*What the task asks*:
All of the data below should be written out exactly.

[Geometric object motion data]
= Beginning of Section =

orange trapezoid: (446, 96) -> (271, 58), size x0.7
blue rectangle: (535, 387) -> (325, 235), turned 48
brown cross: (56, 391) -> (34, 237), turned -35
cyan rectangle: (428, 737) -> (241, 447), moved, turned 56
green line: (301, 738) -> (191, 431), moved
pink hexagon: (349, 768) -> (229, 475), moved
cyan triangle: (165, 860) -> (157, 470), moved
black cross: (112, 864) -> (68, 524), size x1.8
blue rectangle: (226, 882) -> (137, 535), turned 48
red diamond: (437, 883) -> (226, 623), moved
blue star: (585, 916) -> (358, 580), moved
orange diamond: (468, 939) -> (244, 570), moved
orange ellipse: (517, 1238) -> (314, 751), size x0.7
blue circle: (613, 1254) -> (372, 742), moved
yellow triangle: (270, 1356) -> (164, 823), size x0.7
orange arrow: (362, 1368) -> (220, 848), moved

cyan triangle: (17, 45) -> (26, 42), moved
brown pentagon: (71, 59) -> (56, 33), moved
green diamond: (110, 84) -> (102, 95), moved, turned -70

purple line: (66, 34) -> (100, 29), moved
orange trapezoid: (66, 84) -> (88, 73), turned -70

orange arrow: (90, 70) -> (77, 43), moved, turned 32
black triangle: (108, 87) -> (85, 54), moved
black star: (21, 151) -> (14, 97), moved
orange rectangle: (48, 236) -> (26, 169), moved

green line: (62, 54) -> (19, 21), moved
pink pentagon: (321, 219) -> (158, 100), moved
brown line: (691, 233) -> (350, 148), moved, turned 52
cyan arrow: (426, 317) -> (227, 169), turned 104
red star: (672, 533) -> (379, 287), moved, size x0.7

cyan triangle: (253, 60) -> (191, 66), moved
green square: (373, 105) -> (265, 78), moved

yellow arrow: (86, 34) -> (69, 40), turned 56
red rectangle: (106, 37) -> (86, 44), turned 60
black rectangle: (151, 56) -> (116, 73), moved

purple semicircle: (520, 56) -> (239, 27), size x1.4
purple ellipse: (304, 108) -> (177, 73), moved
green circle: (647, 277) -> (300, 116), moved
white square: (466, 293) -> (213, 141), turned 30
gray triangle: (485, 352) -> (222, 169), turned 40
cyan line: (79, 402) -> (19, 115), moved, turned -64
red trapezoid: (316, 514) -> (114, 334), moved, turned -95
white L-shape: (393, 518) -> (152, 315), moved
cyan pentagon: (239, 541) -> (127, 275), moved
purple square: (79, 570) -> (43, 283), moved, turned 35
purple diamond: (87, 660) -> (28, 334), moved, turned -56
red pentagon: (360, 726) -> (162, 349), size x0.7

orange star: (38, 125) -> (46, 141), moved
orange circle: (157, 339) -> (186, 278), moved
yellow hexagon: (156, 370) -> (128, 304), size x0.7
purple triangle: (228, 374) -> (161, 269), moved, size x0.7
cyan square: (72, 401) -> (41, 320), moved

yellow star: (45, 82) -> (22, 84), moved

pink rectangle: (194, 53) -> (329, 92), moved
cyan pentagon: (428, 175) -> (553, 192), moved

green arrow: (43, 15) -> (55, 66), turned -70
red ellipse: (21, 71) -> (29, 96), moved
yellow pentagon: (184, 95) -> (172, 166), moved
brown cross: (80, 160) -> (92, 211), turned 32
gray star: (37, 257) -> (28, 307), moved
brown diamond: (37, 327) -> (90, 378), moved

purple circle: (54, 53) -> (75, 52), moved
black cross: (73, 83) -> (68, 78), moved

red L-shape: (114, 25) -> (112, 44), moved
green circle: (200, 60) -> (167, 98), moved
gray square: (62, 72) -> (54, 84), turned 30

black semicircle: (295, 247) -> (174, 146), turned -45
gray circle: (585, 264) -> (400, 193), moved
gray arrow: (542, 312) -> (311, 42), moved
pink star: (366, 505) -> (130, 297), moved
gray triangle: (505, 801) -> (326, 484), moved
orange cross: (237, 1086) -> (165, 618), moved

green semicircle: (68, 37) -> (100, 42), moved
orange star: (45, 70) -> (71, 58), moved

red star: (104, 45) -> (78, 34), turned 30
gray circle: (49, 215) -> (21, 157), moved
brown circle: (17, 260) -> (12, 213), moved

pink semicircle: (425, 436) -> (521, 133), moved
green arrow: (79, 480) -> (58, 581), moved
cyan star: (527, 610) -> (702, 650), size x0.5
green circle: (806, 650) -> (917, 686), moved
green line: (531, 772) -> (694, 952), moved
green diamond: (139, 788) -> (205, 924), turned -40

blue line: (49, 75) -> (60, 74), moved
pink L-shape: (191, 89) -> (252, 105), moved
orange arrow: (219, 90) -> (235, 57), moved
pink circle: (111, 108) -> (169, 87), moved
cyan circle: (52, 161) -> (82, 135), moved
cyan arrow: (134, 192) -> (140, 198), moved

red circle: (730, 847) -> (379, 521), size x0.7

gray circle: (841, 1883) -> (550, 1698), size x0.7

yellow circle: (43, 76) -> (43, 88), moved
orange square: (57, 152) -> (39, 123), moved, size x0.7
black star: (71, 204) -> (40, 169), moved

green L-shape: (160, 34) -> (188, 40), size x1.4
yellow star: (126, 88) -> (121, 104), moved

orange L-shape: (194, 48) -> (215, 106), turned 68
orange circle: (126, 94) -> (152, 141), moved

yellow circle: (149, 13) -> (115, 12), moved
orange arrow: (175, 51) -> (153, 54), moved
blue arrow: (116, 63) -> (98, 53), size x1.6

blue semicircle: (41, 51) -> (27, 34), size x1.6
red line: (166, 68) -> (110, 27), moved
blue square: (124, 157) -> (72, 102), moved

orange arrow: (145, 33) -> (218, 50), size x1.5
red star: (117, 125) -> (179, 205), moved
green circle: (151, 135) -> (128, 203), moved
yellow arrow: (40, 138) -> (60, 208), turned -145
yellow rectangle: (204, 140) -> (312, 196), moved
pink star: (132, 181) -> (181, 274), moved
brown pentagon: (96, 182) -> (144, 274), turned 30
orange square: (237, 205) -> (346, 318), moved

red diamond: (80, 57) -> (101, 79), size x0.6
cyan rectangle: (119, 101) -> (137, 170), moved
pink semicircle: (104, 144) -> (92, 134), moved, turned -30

= End of Section =

*Worked solution*:
orange trapezoid: (446, 96) -> (271, 58), size x0.7
blue rectangle: (535, 387) -> (325, 235), turned 48
brown cross: (56, 391) -> (34, 237), turned -35
cyan rectangle: (428, 737) -> (241, 447), moved, turned 56
green line: (301, 738) -> (191, 431), moved
pink hexagon: (349, 768) -> (229, 475), moved
cyan triangle: (165, 860) -> (157, 470), moved
black cross: (112, 864) -> (68, 524), size x1.8
blue rectangle: (226, 882) -> (137, 535), turned 48
red diamond: (437, 883) -> (226, 623), moved
blue star: (585, 916) -> (358, 580), moved
orange diamond: (468, 939) -> (244, 570), moved
orange ellipse: (517, 1238) -> (314, 751), size x0.7
blue circle: (613, 1254) -> (372, 742), moved
yellow triangle: (270, 1356) -> (164, 823), size x0.7
orange arrow: (362, 1368) -> (220, 848), moved

cyan triangle: (17, 45) -> (26, 42), moved
brown pentagon: (71, 59) -> (56, 33), moved
green diamond: (110, 84) -> (102, 95), moved, turned -70

purple line: (66, 34) -> (100, 29), moved
orange trapezoid: (66, 84) -> (88, 73), turned -70

orange arrow: (90, 70) -> (77, 43), moved, turned 32
black triangle: (108, 87) -> (85, 54), moved
black star: (21, 151) -> (14, 97), moved
orange rectangle: (48, 236) -> (26, 169), moved

green line: (62, 54) -> (19, 21), moved
pink pentagon: (321, 219) -> (158, 100), moved
brown line: (691, 233) -> (350, 148), moved, turned 52
cyan arrow: (426, 317) -> (227, 169), turned 104
red star: (672, 533) -> (379, 287), moved, size x0.7

cyan triangle: (253, 60) -> (191, 66), moved
green square: (373, 105) -> (265, 78), moved

yellow arrow: (86, 34) -> (69, 40), turned 56
red rectangle: (106, 37) -> (86, 44), turned 60
black rectangle: (151, 56) -> (116, 73), moved

purple semicircle: (520, 56) -> (239, 27), size x1.4
purple ellipse: (304, 108) -> (177, 73), moved
green circle: (647, 277) -> (300, 116), moved
white square: (466, 293) -> (213, 141), turned 30
gray triangle: (485, 352) -> (222, 169), turned 40
cyan line: (79, 402) -> (19, 115), moved, turned -64
red trapezoid: (316, 514) -> (114, 334), moved, turned -95
white L-shape: (393, 518) -> (152, 315), moved
cyan pentagon: (239, 541) -> (127, 275), moved
purple square: (79, 570) -> (43, 283), moved, turned 35
purple diamond: (87, 660) -> (28, 334), moved, turned -56
red pentagon: (360, 726) -> (162, 349), size x0.7

orange star: (38, 125) -> (46, 141), moved
orange circle: (157, 339) -> (186, 278), moved
yellow hexagon: (156, 370) -> (128, 304), size x0.7
purple triangle: (228, 374) -> (161, 269), moved, size x0.7
cyan square: (72, 401) -> (41, 320), moved

yellow star: (45, 82) -> (22, 84), moved

pink rectangle: (194, 53) -> (329, 92), moved
cyan pentagon: (428, 175) -> (553, 192), moved

green arrow: (43, 15) -> (55, 66), turned -70
red ellipse: (21, 71) -> (29, 96), moved
yellow pentagon: (184, 95) -> (172, 166), moved
brown cross: (80, 160) -> (92, 211), turned 32
gray star: (37, 257) -> (28, 307), moved
brown diamond: (37, 327) -> (90, 378), moved

purple circle: (54, 53) -> (75, 52), moved
black cross: (73, 83) -> (68, 78), moved

red L-shape: (114, 25) -> (112, 44), moved
green circle: (200, 60) -> (167, 98), moved
gray square: (62, 72) -> (54, 84), turned 30

black semicircle: (295, 247) -> (174, 146), turned -45
gray circle: (585, 264) -> (400, 193), moved
gray arrow: (542, 312) -> (311, 42), moved
pink star: (366, 505) -> (130, 297), moved
gray triangle: (505, 801) -> (326, 484), moved
orange cross: (237, 1086) -> (165, 618), moved

green semicircle: (68, 37) -> (100, 42), moved
orange star: (45, 70) -> (71, 58), moved

red star: (104, 45) -> (78, 34), turned 30
gray circle: (49, 215) -> (21, 157), moved
brown circle: (17, 260) -> (12, 213), moved

pink semicircle: (425, 436) -> (521, 133), moved
green arrow: (79, 480) -> (58, 581), moved
cyan star: (527, 610) -> (702, 650), size x0.5
green circle: (806, 650) -> (917, 686), moved
green line: (531, 772) -> (694, 952), moved
green diamond: (139, 788) -> (205, 924), turned -40

blue line: (49, 75) -> (60, 74), moved
pink L-shape: (191, 89) -> (252, 105), moved
orange arrow: (219, 90) -> (235, 57), moved
pink circle: (111, 108) -> (169, 87), moved
cyan circle: (52, 161) -> (82, 135), moved
cyan arrow: (134, 192) -> (140, 198), moved

red circle: (730, 847) -> (379, 521), size x0.7

gray circle: (841, 1883) -> (550, 1698), size x0.7

yellow circle: (43, 76) -> (43, 88), moved
orange square: (57, 152) -> (39, 123), moved, size x0.7
black star: (71, 204) -> (40, 169), moved

green L-shape: (160, 34) -> (188, 40), size x1.4
yellow star: (126, 88) -> (121, 104), moved

orange L-shape: (194, 48) -> (215, 106), turned 68
orange circle: (126, 94) -> (152, 141), moved

yellow circle: (149, 13) -> (115, 12), moved
orange arrow: (175, 51) -> (153, 54), moved
blue arrow: (116, 63) -> (98, 53), size x1.6

blue semicircle: (41, 51) -> (27, 34), size x1.6
red line: (166, 68) -> (110, 27), moved
blue square: (124, 157) -> (72, 102), moved

orange arrow: (145, 33) -> (218, 50), size x1.5
red star: (117, 125) -> (179, 205), moved
green circle: (151, 135) -> (128, 203), moved
yellow arrow: (40, 138) -> (60, 208), turned -145
yellow rectangle: (204, 140) -> (312, 196), moved
pink star: (132, 181) -> (181, 274), moved
brown pentagon: (96, 182) -> (144, 274), turned 30
orange square: (237, 205) -> (346, 318), moved

red diamond: (80, 57) -> (101, 79), size x0.6
cyan rectangle: (119, 101) -> (137, 170), moved
pink semicircle: (104, 144) -> (92, 134), moved, turned -30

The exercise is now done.